__WHAT THE EXERCISE ASKS__.
In the records that follow, find each line containing "DGND" and copy it.

Detected change data
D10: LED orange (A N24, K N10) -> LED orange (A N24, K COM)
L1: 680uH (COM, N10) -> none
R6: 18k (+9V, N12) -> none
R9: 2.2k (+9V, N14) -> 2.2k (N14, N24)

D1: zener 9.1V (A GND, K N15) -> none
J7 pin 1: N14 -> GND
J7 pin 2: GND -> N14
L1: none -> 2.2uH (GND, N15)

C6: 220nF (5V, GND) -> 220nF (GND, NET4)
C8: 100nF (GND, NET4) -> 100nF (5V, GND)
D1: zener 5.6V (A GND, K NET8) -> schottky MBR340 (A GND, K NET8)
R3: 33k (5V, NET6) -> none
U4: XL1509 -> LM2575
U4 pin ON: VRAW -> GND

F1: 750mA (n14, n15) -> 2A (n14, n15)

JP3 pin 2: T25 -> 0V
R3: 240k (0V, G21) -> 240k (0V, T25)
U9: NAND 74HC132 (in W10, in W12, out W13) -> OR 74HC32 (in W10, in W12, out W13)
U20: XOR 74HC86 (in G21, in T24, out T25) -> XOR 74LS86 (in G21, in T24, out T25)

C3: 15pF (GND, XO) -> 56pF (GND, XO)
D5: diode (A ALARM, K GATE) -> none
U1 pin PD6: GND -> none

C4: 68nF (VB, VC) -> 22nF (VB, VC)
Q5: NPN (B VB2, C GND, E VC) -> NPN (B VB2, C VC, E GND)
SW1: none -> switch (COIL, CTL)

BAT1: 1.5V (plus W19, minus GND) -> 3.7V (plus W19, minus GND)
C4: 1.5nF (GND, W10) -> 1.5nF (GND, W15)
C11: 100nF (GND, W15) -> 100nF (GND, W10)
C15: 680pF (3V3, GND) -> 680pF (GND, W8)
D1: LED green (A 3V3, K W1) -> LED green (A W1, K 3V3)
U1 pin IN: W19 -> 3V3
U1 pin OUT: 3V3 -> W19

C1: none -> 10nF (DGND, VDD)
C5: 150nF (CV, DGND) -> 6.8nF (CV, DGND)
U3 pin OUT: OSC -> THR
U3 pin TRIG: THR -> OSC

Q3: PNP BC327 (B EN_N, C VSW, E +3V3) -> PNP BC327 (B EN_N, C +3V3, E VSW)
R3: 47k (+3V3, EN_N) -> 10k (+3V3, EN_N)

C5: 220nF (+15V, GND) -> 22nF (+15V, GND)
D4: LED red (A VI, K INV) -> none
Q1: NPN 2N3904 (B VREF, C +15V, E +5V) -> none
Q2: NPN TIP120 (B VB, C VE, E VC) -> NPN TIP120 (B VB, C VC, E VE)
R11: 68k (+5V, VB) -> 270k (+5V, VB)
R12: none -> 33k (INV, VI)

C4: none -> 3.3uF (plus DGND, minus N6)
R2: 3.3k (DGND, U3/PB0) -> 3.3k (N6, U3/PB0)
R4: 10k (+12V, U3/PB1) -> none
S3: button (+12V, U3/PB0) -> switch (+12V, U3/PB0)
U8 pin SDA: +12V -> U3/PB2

__ANSWER BOX__.
C1: none -> 10nF (DGND, VDD)
C5: 150nF (CV, DGND) -> 6.8nF (CV, DGND)
C4: none -> 3.3uF (plus DGND, minus N6)
R2: 3.3k (DGND, U3/PB0) -> 3.3k (N6, U3/PB0)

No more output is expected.